Segment Start: RECORDS FOR THIS EXERCISE
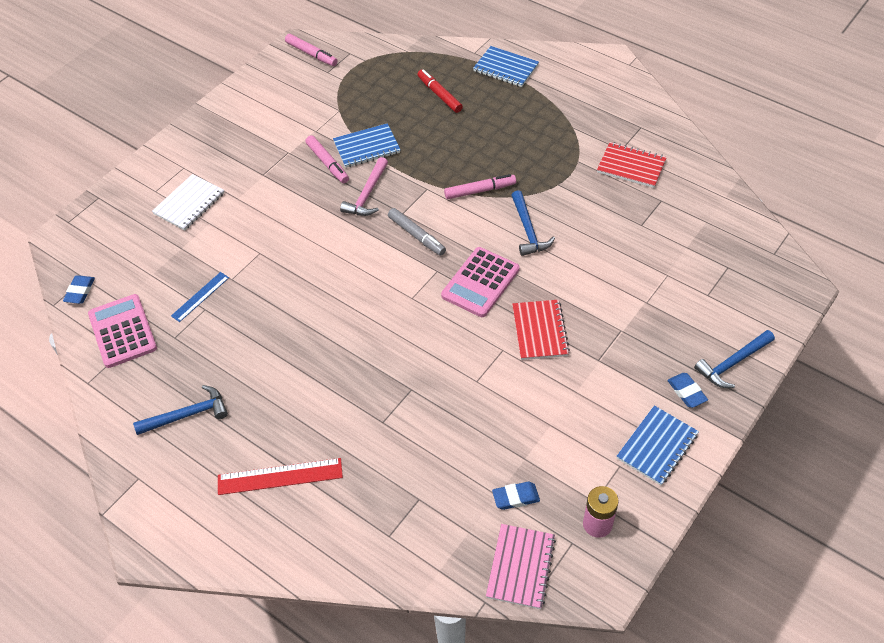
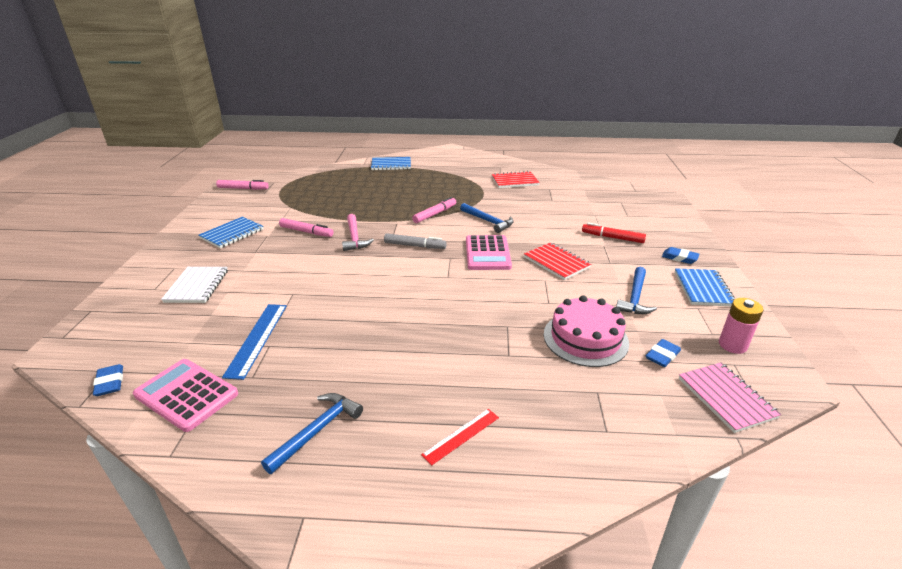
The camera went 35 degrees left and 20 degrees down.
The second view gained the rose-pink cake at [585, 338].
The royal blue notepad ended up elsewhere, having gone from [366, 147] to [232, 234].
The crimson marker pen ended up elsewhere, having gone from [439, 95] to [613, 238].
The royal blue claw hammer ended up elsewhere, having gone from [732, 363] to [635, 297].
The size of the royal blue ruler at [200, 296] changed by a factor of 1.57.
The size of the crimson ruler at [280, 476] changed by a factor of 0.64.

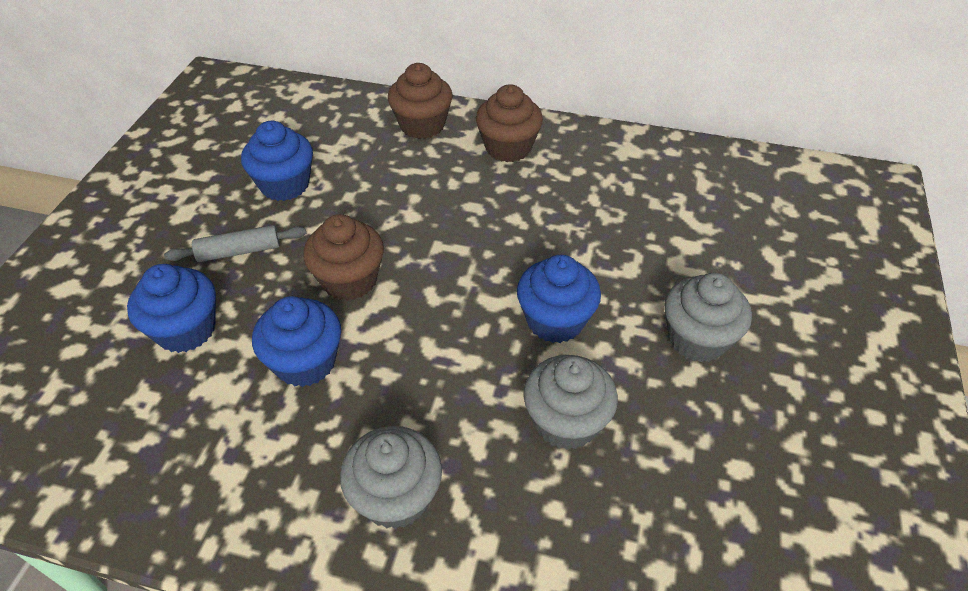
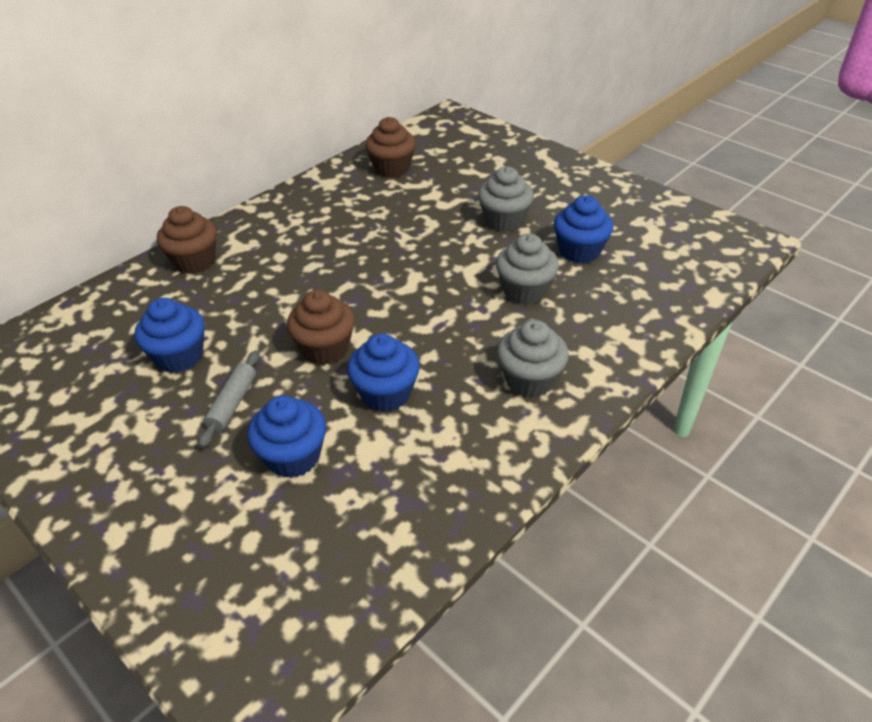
The camera went 60 degrees left and 5 degrees down.
The russet cupcake ended up elsewhere, having gone from [508, 147] to [392, 168].
The royal blue cupcake ended up elsewhere, having gone from [555, 320] to [579, 251].

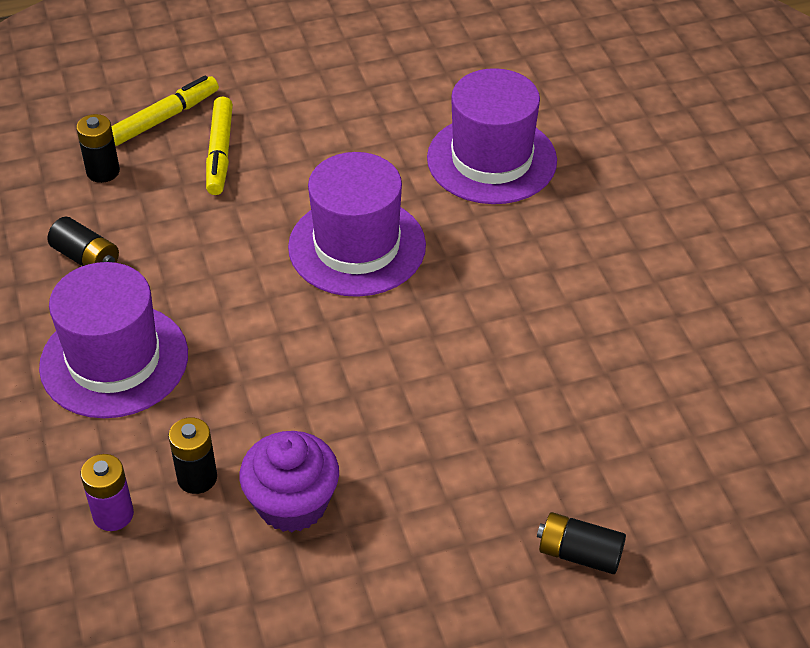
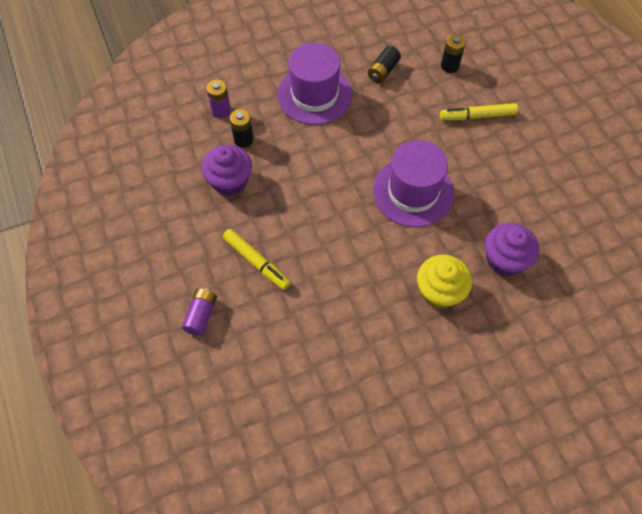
The camera went 85 degrees right and 15 degrees up.
The second view gained the bright yellow cupcake at [439, 291].
The bright yellow marker pen ended up elsewhere, having gone from [164, 118] to [256, 262].
Where the purple tall hat stood at [491, 159], the purple cupcake came to stand at [505, 259].
What was the jet-black battery at [579, 554] turned into the purple battery at [201, 315].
Segment End: RECORDS FOR THIS EXERCISE
→ TASK DIRECTIONS
Produce exactly the lines from the one containing "The camera went 85" through the final line of the records above, both included, and no others.

→ RESULT BELOW
The camera went 85 degrees right and 15 degrees up.
The second view gained the bright yellow cupcake at [439, 291].
The bright yellow marker pen ended up elsewhere, having gone from [164, 118] to [256, 262].
Where the purple tall hat stood at [491, 159], the purple cupcake came to stand at [505, 259].
What was the jet-black battery at [579, 554] turned into the purple battery at [201, 315].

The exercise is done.